**TASK INSTRUCTIONS:** Without including any pictures, reproduce the full listing exactly.

**PROVIDED DATA:**

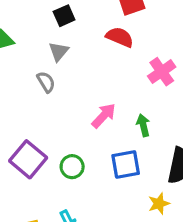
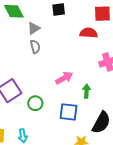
red semicircle: (120, 37) -> (89, 33), turned -36
gray triangle: (59, 51) -> (34, 28), moved

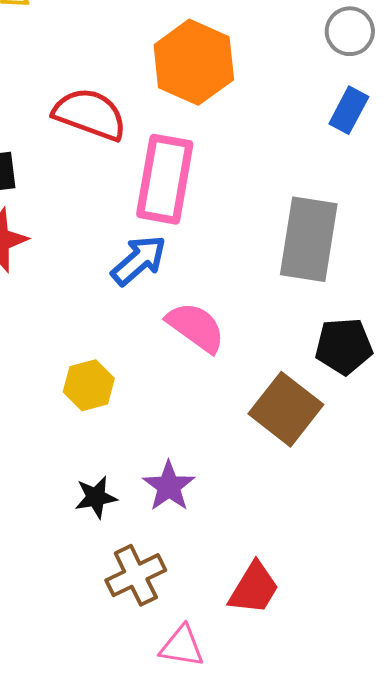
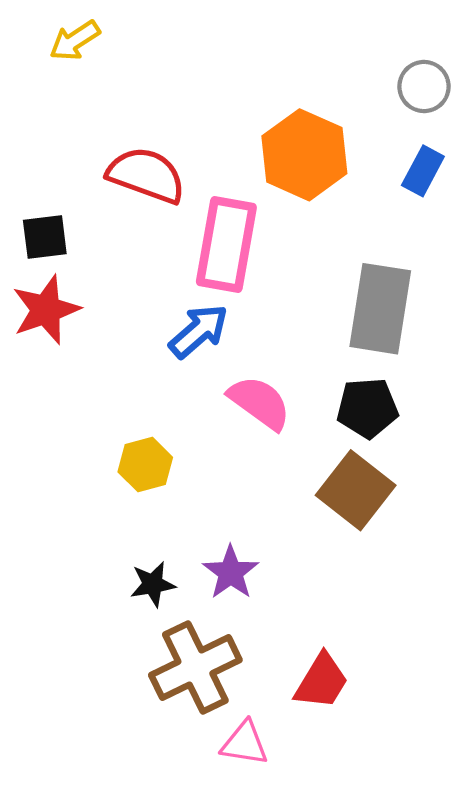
orange hexagon: (194, 62) -> (304, 155), moved
black pentagon: (344, 346) -> (367, 408), moved
brown cross: (136, 575) -> (195, 667), size x1.4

**EXPECTED OUTPUT:**
red semicircle: (120, 37) -> (89, 33), turned -36
gray triangle: (59, 51) -> (34, 28), moved

orange hexagon: (194, 62) -> (304, 155), moved
black pentagon: (344, 346) -> (367, 408), moved
brown cross: (136, 575) -> (195, 667), size x1.4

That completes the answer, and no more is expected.